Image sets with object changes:
☆ ☆ ☆ ☆ ☆ ☆ ☆

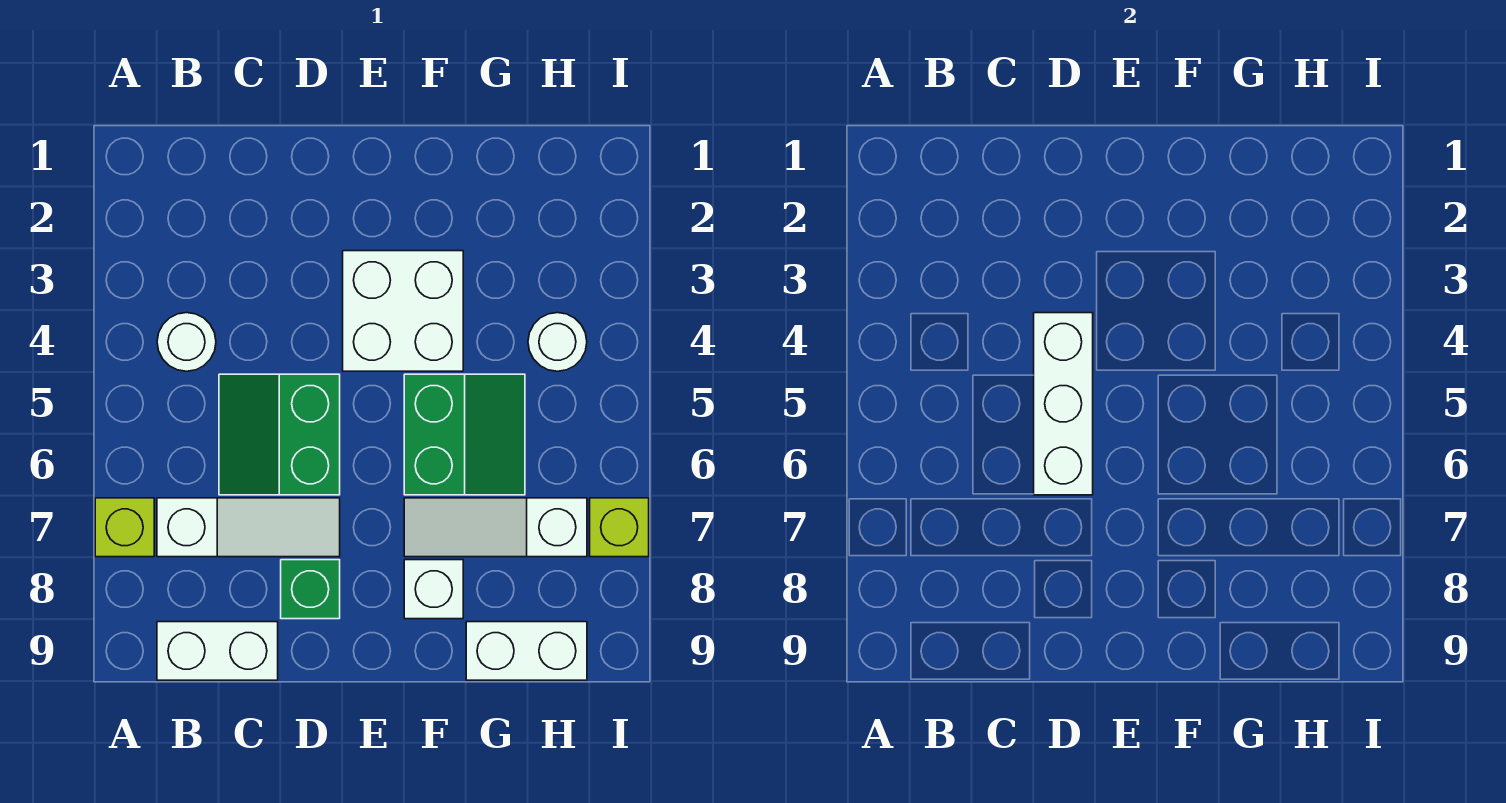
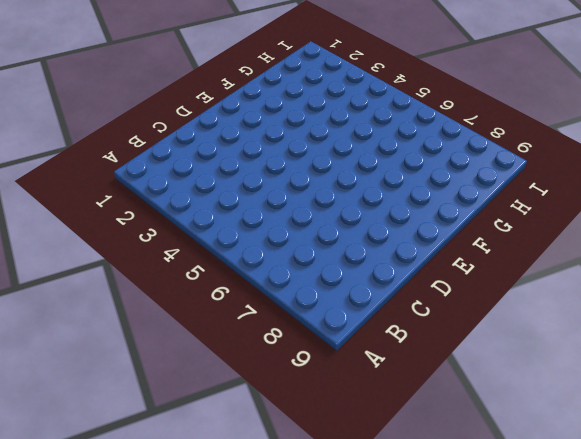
none -> lime brick A7 level 1
none -> white round brick B4 level 1
none -> white slope B7:D7 level 1 top B

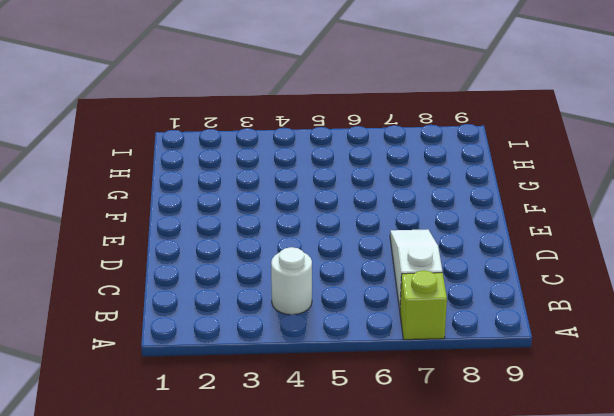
none -> white brick B9:C9 level 1
none -> green slope C5:D6 level 1 top D
none -> green brick D8 level 1

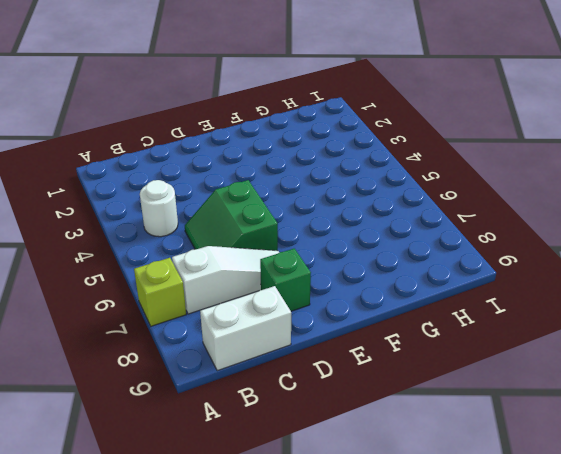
none -> white brick E3:F4 level 1
none -> green slope F5:G6 level 1 top F
none -> white slope F7:H7 level 1 top H

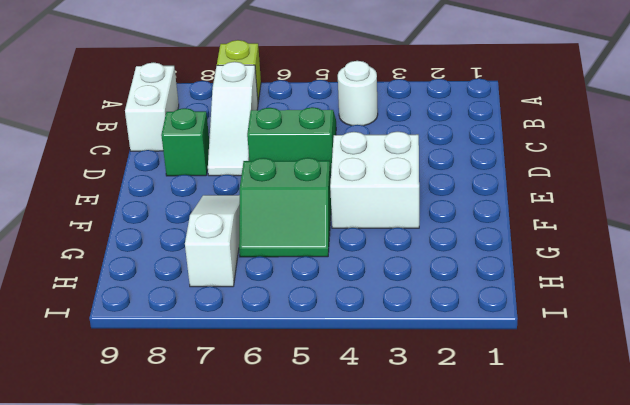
none -> white brick F8 level 1
none -> white brick G9:H9 level 1
none -> white round brick H4 level 1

☆ ☆ ☆ ☆ ☆ ☆ ☆

YOUR INSTRUCTIONS: From the line containing "none -> green slope F5:G6 level 1 top F" down to the last line of the entries above, retype each line exactly as it stands, but skip the pictures.

ANSWER SECTION:
none -> green slope F5:G6 level 1 top F
none -> white slope F7:H7 level 1 top H

none -> white brick F8 level 1
none -> white brick G9:H9 level 1
none -> white round brick H4 level 1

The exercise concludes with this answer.